[[ Available data, beginning ]]
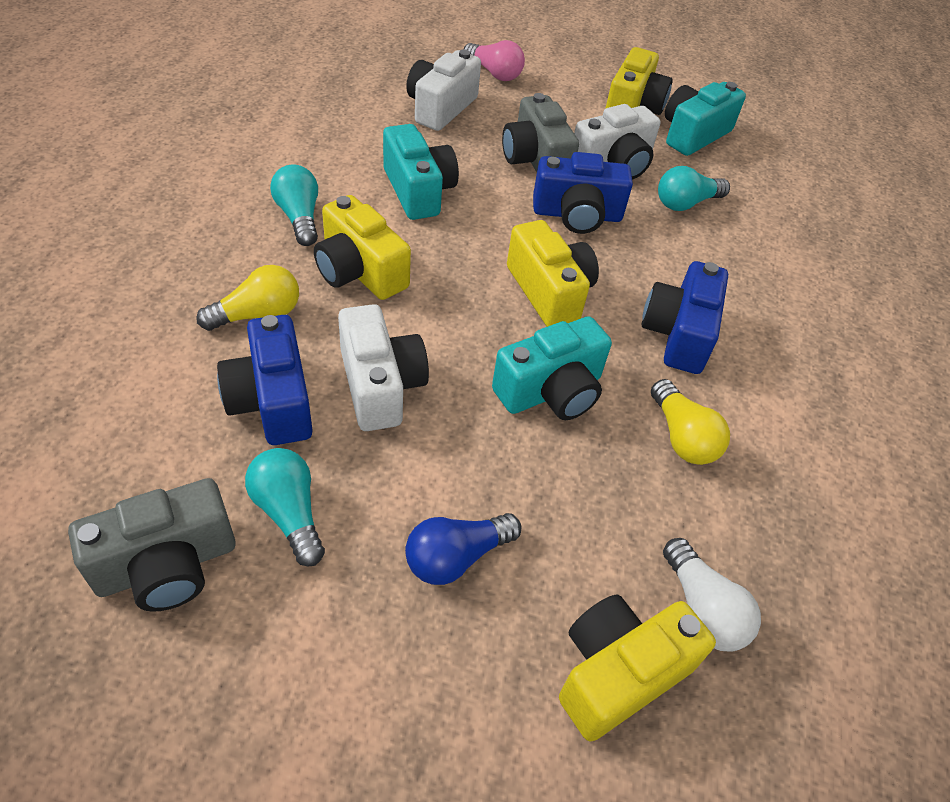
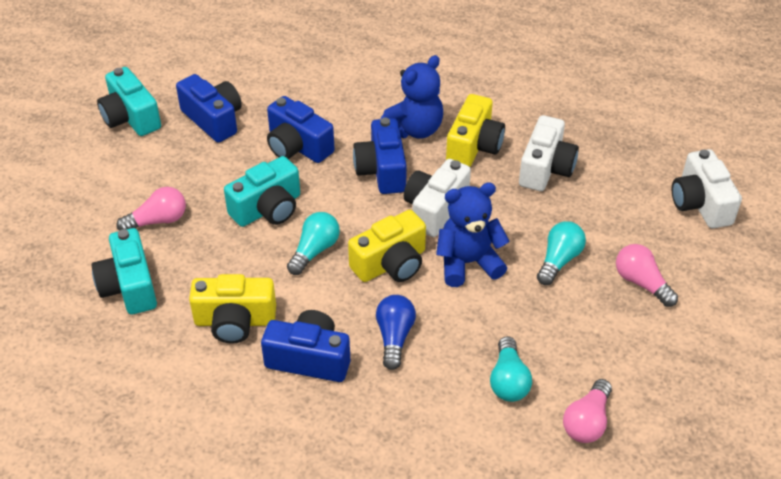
blue camera: 3 -> 4
blue teddy bear: 0 -> 2
grey camera: 2 -> 0
pink light bulb: 1 -> 3
white light bulb: 1 -> 0
yellow camera: 4 -> 3
yellow light bulb: 2 -> 0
[[ Available data, end ]]
- _Activity_:
Look over the entries above and count the lines where the word "camera" appears, then report only that count.

- _Solution to this exercise_:
3